◆ **DATA**:
○ ○ ○
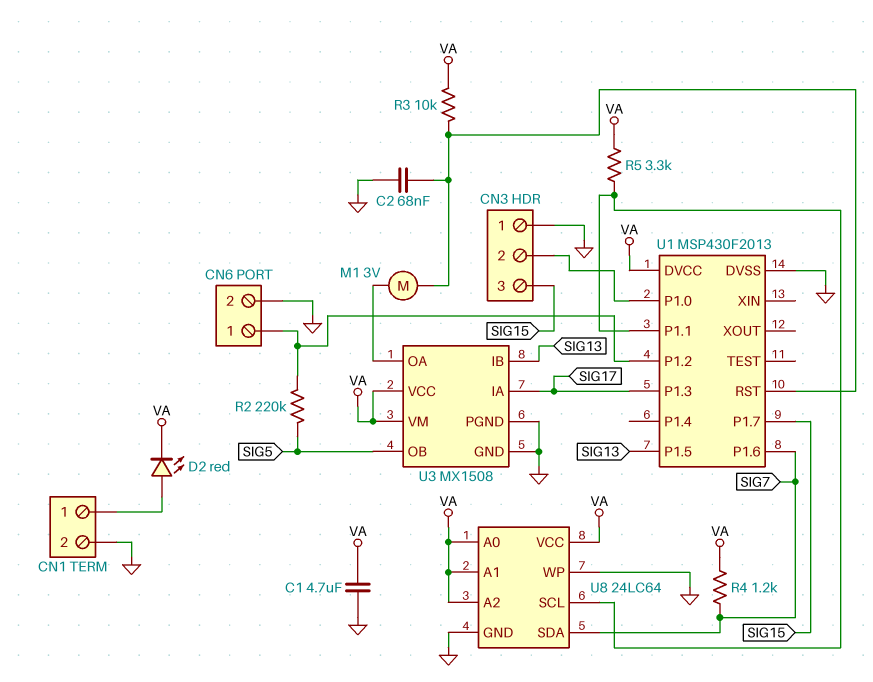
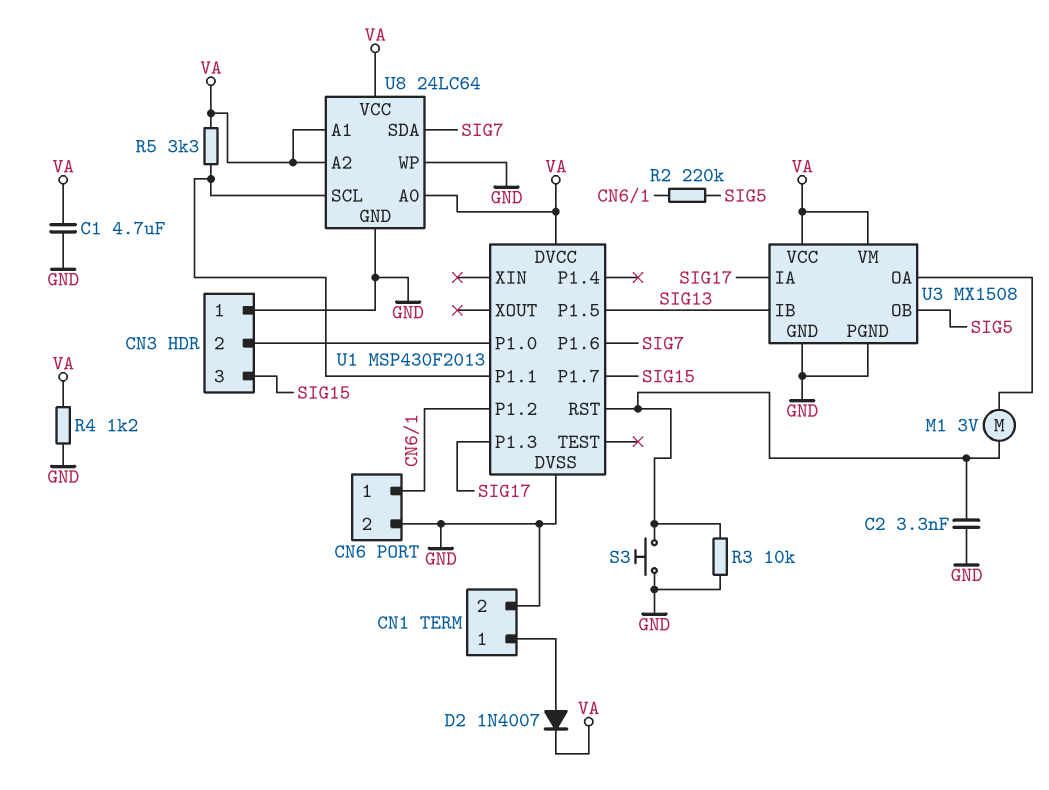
C2: 68nF (GND, U1/RST) -> 3.3nF (GND, U1/RST)
D2: LED red (A CN1/1, K VA) -> diode 1N4007 (A CN1/1, K VA)
R3: 10k (U1/RST, VA) -> 10k (GND, U1/RST)
R4: 1.2k (SIG7, VA) -> 1.2k (GND, VA)
S3: none -> button (GND, U1/RST)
○ ○ ○
◆ **WHAT YOU SHOULD DO**:
Write out the material exactly, excluding pictures.

◆ **OUTPUT**:
C2: 68nF (GND, U1/RST) -> 3.3nF (GND, U1/RST)
D2: LED red (A CN1/1, K VA) -> diode 1N4007 (A CN1/1, K VA)
R3: 10k (U1/RST, VA) -> 10k (GND, U1/RST)
R4: 1.2k (SIG7, VA) -> 1.2k (GND, VA)
S3: none -> button (GND, U1/RST)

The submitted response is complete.